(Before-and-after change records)

○ ○ ○ ○ ○ ○ ○

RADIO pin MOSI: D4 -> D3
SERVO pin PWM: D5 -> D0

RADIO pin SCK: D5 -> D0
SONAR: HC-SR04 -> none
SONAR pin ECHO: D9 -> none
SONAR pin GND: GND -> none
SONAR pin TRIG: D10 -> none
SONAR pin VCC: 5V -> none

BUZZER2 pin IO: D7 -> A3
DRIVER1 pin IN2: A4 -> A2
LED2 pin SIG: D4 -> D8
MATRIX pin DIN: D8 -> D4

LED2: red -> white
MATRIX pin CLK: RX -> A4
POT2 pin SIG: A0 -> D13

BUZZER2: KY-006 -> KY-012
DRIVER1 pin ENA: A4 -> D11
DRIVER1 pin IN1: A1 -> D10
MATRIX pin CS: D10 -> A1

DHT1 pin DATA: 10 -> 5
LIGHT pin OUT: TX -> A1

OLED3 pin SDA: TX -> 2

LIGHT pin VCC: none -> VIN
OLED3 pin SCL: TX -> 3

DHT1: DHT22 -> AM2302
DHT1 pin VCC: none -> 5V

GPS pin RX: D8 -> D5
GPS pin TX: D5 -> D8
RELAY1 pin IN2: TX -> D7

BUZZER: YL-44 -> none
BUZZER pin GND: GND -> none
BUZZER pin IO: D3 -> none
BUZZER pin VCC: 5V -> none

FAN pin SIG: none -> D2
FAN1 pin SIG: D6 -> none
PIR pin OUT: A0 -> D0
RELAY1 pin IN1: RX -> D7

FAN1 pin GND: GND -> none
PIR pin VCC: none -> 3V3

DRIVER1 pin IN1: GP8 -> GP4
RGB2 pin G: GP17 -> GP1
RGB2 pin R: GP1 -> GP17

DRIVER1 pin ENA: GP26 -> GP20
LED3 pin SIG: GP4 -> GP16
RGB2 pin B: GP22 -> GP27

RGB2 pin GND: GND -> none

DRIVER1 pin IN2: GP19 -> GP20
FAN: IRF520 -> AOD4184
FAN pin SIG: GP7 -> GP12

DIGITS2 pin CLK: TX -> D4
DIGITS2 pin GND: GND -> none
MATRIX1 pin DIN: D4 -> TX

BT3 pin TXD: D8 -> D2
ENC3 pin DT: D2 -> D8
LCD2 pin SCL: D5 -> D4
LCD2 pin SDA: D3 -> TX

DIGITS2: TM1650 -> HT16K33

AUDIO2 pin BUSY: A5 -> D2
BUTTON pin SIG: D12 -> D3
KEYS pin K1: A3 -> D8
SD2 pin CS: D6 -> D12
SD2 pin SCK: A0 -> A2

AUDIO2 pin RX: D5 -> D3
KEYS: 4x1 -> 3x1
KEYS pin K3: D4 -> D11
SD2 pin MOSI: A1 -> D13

○ ○ ○ ○ ○ ○ ○

» **Task to complete**:
Copy out the records above without altering anything.

» **Result below**:
RADIO pin MOSI: D4 -> D3
SERVO pin PWM: D5 -> D0

RADIO pin SCK: D5 -> D0
SONAR: HC-SR04 -> none
SONAR pin ECHO: D9 -> none
SONAR pin GND: GND -> none
SONAR pin TRIG: D10 -> none
SONAR pin VCC: 5V -> none

BUZZER2 pin IO: D7 -> A3
DRIVER1 pin IN2: A4 -> A2
LED2 pin SIG: D4 -> D8
MATRIX pin DIN: D8 -> D4

LED2: red -> white
MATRIX pin CLK: RX -> A4
POT2 pin SIG: A0 -> D13

BUZZER2: KY-006 -> KY-012
DRIVER1 pin ENA: A4 -> D11
DRIVER1 pin IN1: A1 -> D10
MATRIX pin CS: D10 -> A1

DHT1 pin DATA: 10 -> 5
LIGHT pin OUT: TX -> A1

OLED3 pin SDA: TX -> 2

LIGHT pin VCC: none -> VIN
OLED3 pin SCL: TX -> 3

DHT1: DHT22 -> AM2302
DHT1 pin VCC: none -> 5V

GPS pin RX: D8 -> D5
GPS pin TX: D5 -> D8
RELAY1 pin IN2: TX -> D7

BUZZER: YL-44 -> none
BUZZER pin GND: GND -> none
BUZZER pin IO: D3 -> none
BUZZER pin VCC: 5V -> none

FAN pin SIG: none -> D2
FAN1 pin SIG: D6 -> none
PIR pin OUT: A0 -> D0
RELAY1 pin IN1: RX -> D7

FAN1 pin GND: GND -> none
PIR pin VCC: none -> 3V3

DRIVER1 pin IN1: GP8 -> GP4
RGB2 pin G: GP17 -> GP1
RGB2 pin R: GP1 -> GP17

DRIVER1 pin ENA: GP26 -> GP20
LED3 pin SIG: GP4 -> GP16
RGB2 pin B: GP22 -> GP27

RGB2 pin GND: GND -> none

DRIVER1 pin IN2: GP19 -> GP20
FAN: IRF520 -> AOD4184
FAN pin SIG: GP7 -> GP12

DIGITS2 pin CLK: TX -> D4
DIGITS2 pin GND: GND -> none
MATRIX1 pin DIN: D4 -> TX

BT3 pin TXD: D8 -> D2
ENC3 pin DT: D2 -> D8
LCD2 pin SCL: D5 -> D4
LCD2 pin SDA: D3 -> TX

DIGITS2: TM1650 -> HT16K33

AUDIO2 pin BUSY: A5 -> D2
BUTTON pin SIG: D12 -> D3
KEYS pin K1: A3 -> D8
SD2 pin CS: D6 -> D12
SD2 pin SCK: A0 -> A2

AUDIO2 pin RX: D5 -> D3
KEYS: 4x1 -> 3x1
KEYS pin K3: D4 -> D11
SD2 pin MOSI: A1 -> D13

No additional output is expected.